***** Exercise material
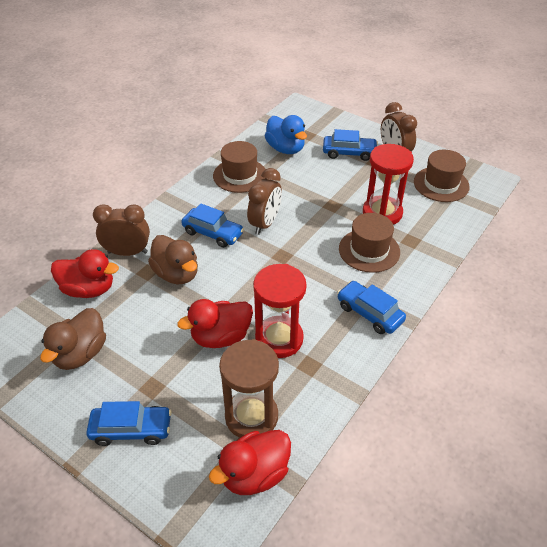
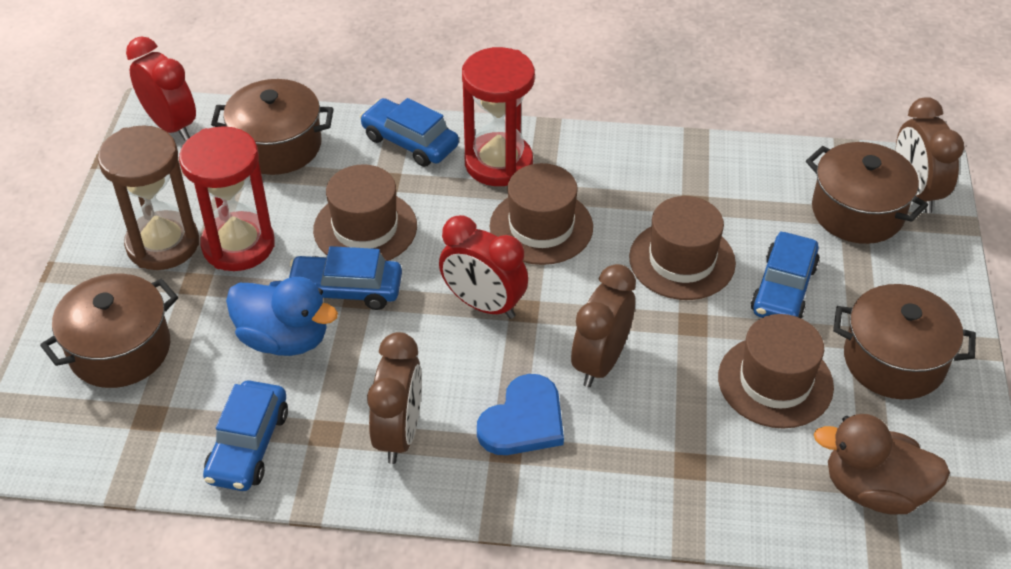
blue heart: 0 -> 1
brown duck: 2 -> 1
brown hat: 3 -> 4
brown pot: 0 -> 4
red clock: 0 -> 2
red duck: 3 -> 0

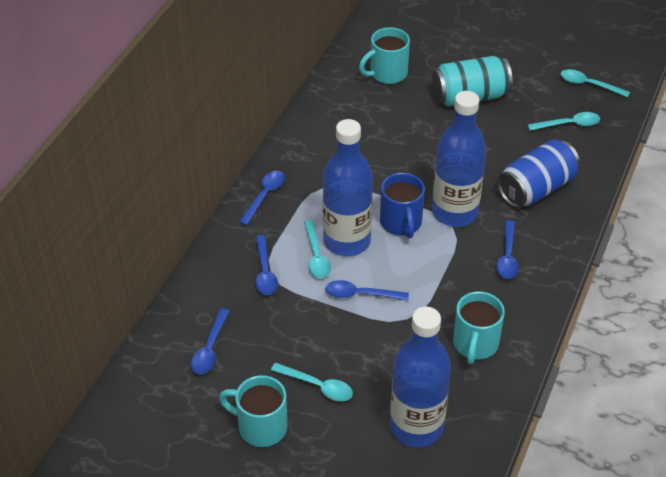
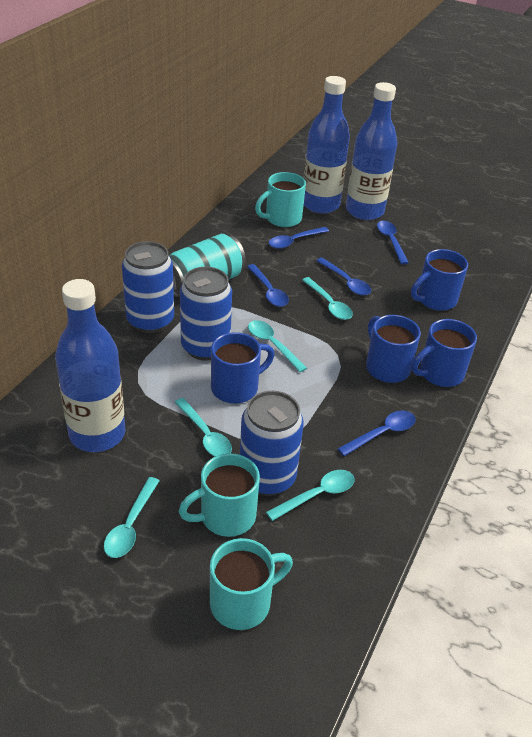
blue can: 1 -> 3
blue mug: 1 -> 4
turquoise spoon: 4 -> 5

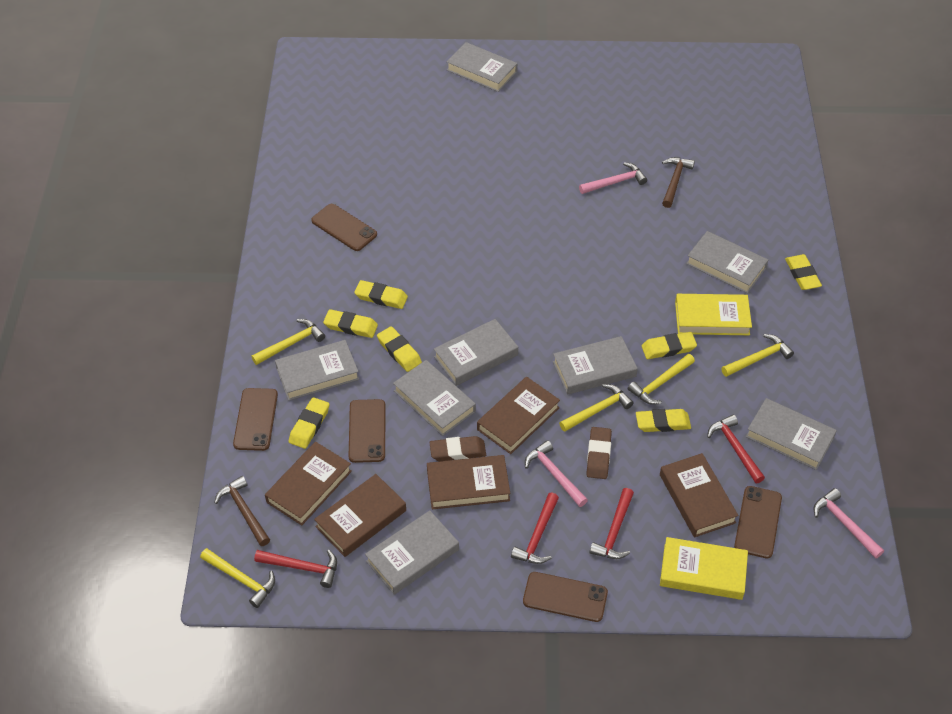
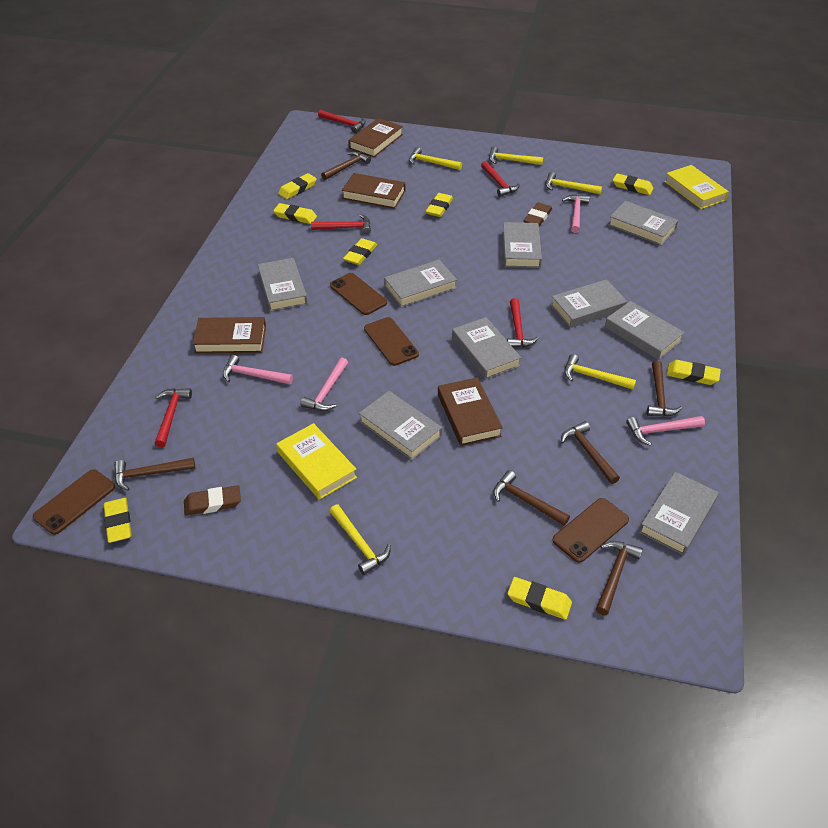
brown book: 5 -> 4
brown hammer: 2 -> 6
brown phone: 5 -> 4
grey book: 8 -> 9
pink hammer: 3 -> 4
red hammer: 4 -> 5
yellow eraser: 7 -> 8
**********
Task directions.
Retype the entries word for word. Omit any images.

Solution for this exercise.
blue heart: 0 -> 1
brown duck: 2 -> 1
brown hat: 3 -> 4
brown pot: 0 -> 4
red clock: 0 -> 2
red duck: 3 -> 0

blue can: 1 -> 3
blue mug: 1 -> 4
turquoise spoon: 4 -> 5

brown book: 5 -> 4
brown hammer: 2 -> 6
brown phone: 5 -> 4
grey book: 8 -> 9
pink hammer: 3 -> 4
red hammer: 4 -> 5
yellow eraser: 7 -> 8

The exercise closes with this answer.